Report only how many lines below include "turquoise".

Exercise inputs>
Segment Open

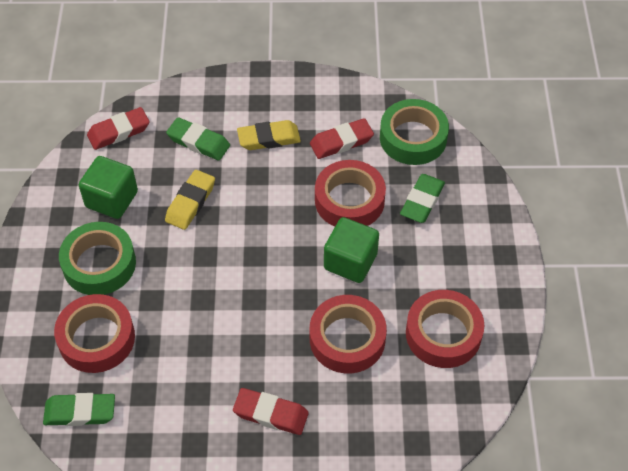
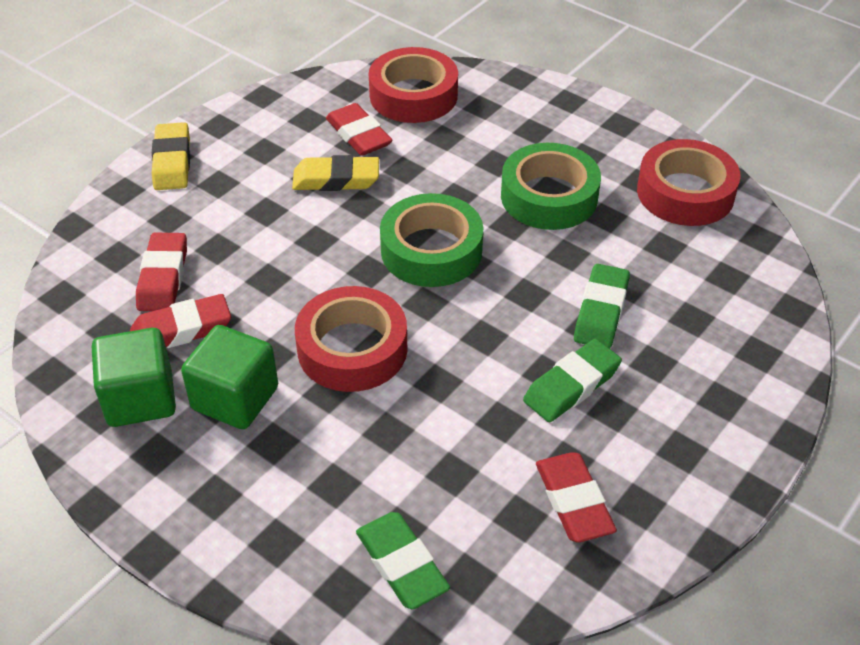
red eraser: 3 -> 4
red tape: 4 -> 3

Segment Closed
Segment Open

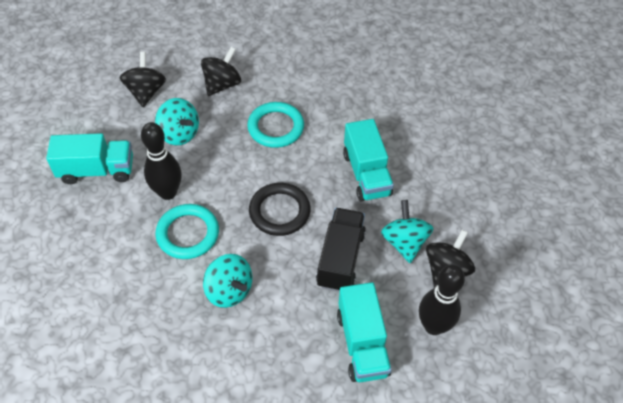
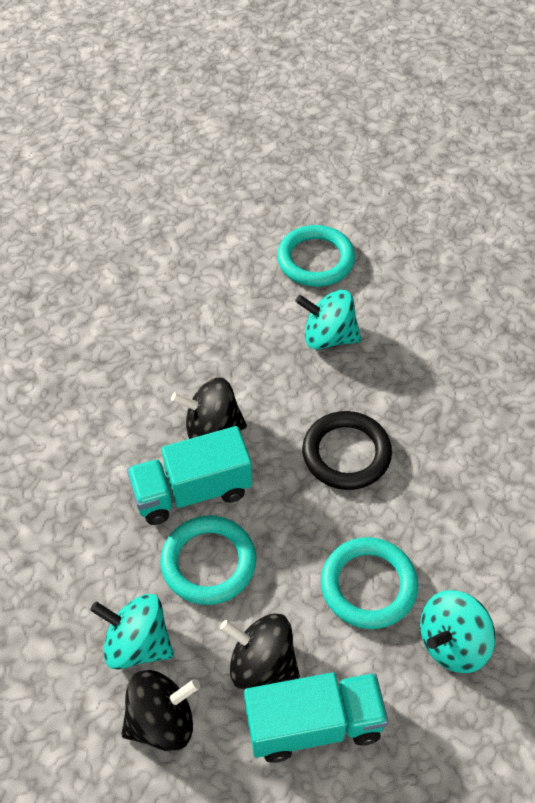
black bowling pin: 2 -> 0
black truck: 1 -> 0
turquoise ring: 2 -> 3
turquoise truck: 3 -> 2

Segment Closed

Output of the task> 2